● DATASET EXTRACT:

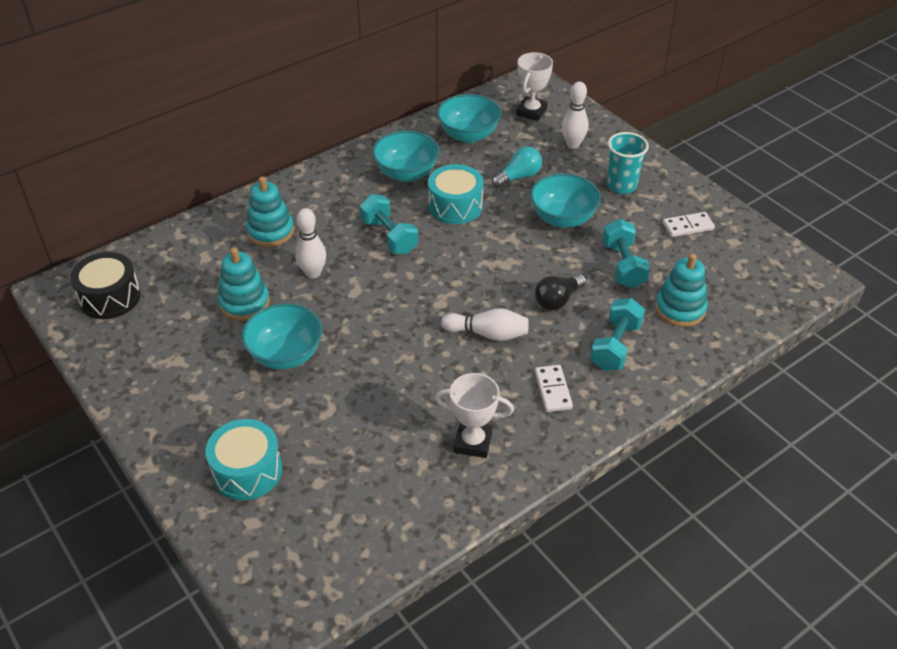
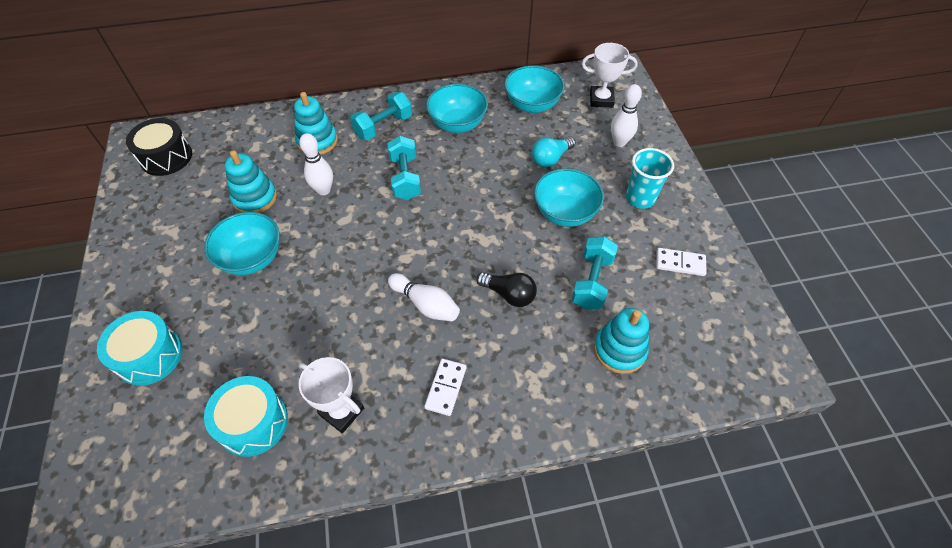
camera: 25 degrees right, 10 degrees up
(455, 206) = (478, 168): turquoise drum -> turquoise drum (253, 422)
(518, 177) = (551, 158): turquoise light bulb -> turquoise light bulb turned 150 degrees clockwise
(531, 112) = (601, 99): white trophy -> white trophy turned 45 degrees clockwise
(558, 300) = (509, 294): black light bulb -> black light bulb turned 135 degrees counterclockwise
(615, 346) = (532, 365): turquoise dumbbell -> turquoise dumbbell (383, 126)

● WORK TO BE COMPLETED: Reproduce exactly the line that holds "(518, 177) = (551, 158): turquoise", then every line after it, ending with the final line of the records above.

● SOLVED EXERCISE:
(518, 177) = (551, 158): turquoise light bulb -> turquoise light bulb turned 150 degrees clockwise
(531, 112) = (601, 99): white trophy -> white trophy turned 45 degrees clockwise
(558, 300) = (509, 294): black light bulb -> black light bulb turned 135 degrees counterclockwise
(615, 346) = (532, 365): turquoise dumbbell -> turquoise dumbbell (383, 126)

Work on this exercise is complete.